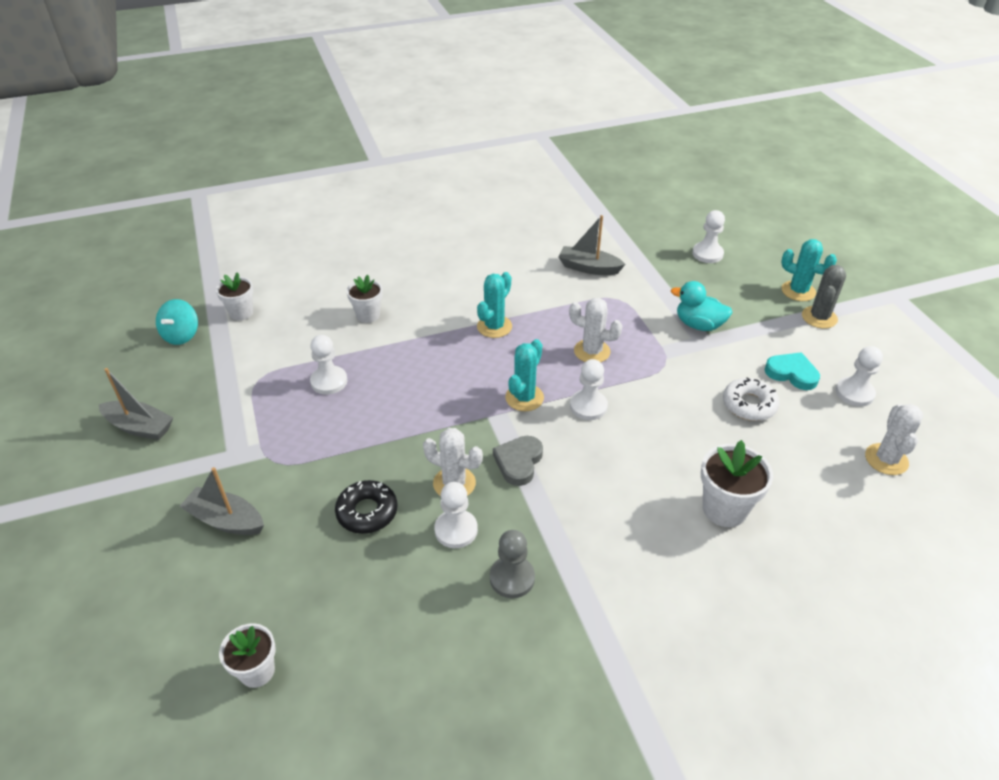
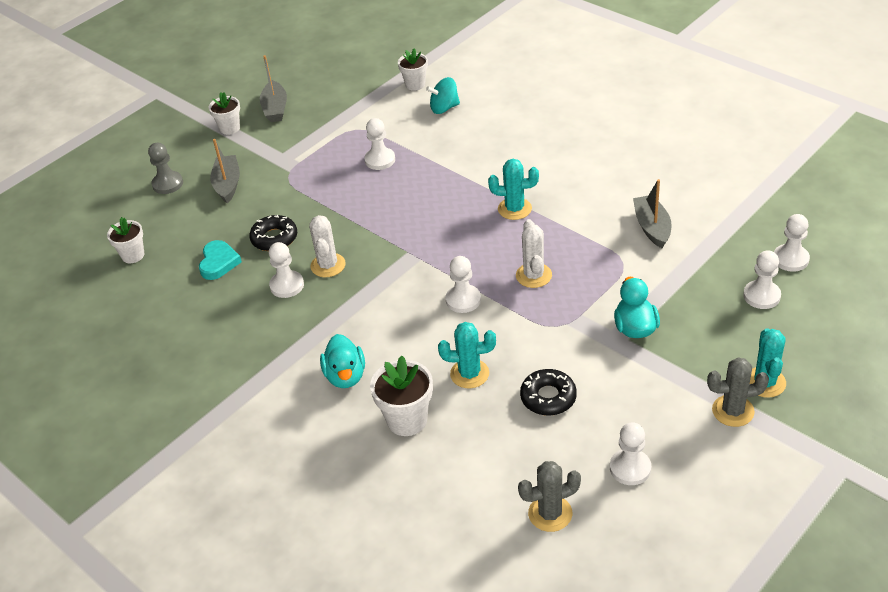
camera: 65 degrees right, 0 degrees up
turquoise spinning top [156,299,198,345] -> turquoise spinning top moved to [426,77,460,114]
white flower pot [346,275,383,323] -> white flower pot moved to [209,92,240,135]
grey pawn [490,530,535,598] -> grey pawn moved to [148,143,183,194]
grey heart [493,436,543,486] -> none
turquoise cactus [505,339,544,411] -> turquoise cactus moved to [438,322,496,388]
white donut [723,377,780,421] -> black donut [520,369,577,416]
turquoise heart [765,352,820,390] -> turquoise heart moved to [199,240,242,280]
white cactus [865,404,923,475] -> grey cactus [518,461,581,532]
none -> turquoise duck [320,334,365,388]
none -> white pawn [774,214,810,272]

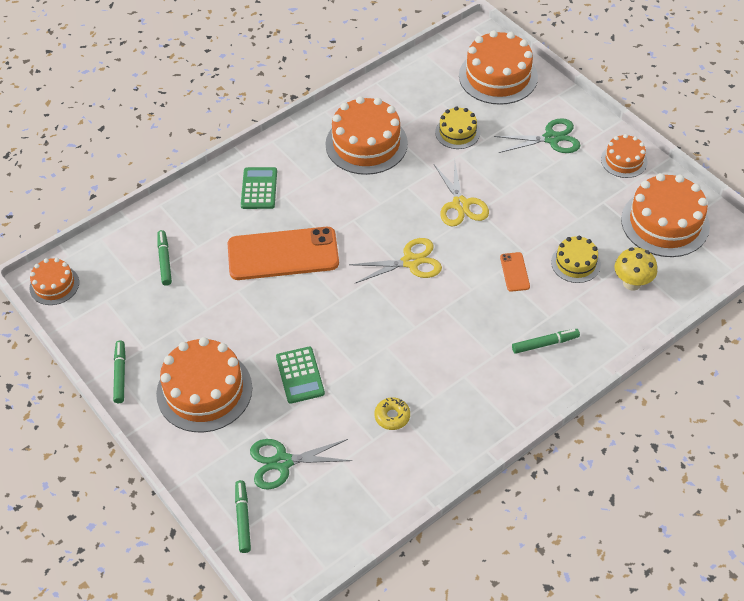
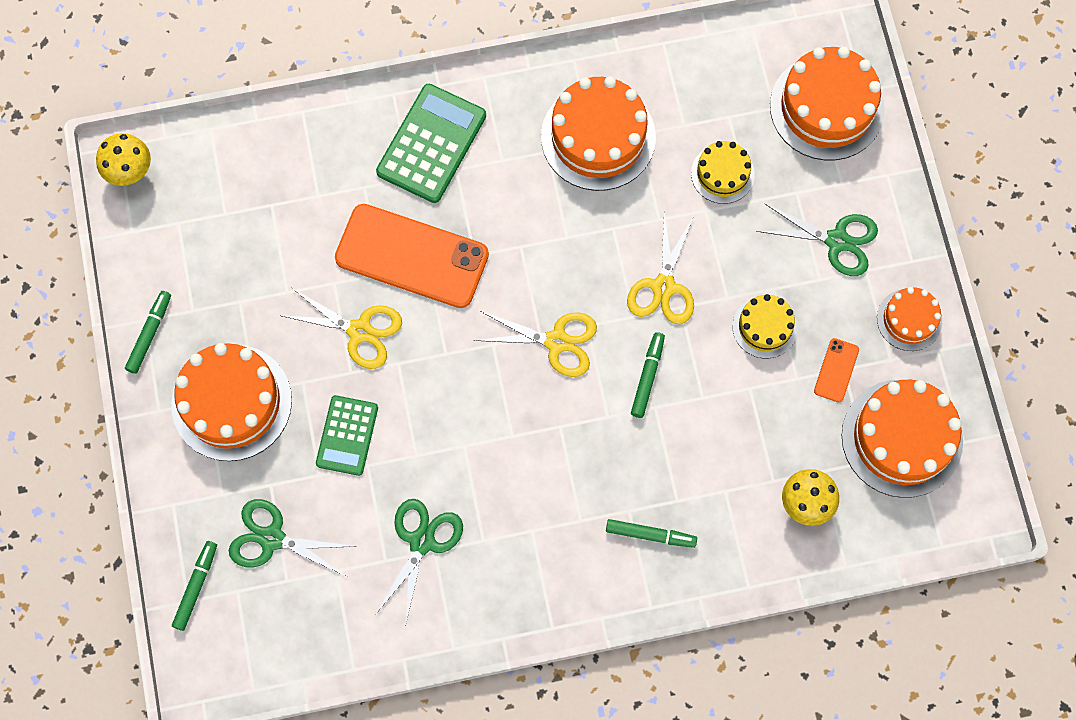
camera: 25 degrees right, 20 degrees up
orange cake [29,258,79,305] -> yellow mushroom [96,133,151,186]
green marker [157,230,172,286] -> green marker moved to [631,332,665,418]
green calculator [241,167,277,209] -> green calculator [376,84,486,203], size x1.55
yellow donut [374,397,410,430] -> green scissors [375,499,463,627]
orange phone [500,252,530,292] -> orange phone moved to [814,338,859,402]
yellow cake [551,236,601,283] -> yellow cake moved to [732,294,798,358]
none -> yellow scissors [279,288,402,369]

> _ACTIVITY_
Read through the records above and copy the lines that contain "yellow".

> _SOLUTION TO THE EXERCISE_
orange cake [29,258,79,305] -> yellow mushroom [96,133,151,186]
yellow donut [374,397,410,430] -> green scissors [375,499,463,627]
yellow cake [551,236,601,283] -> yellow cake moved to [732,294,798,358]
none -> yellow scissors [279,288,402,369]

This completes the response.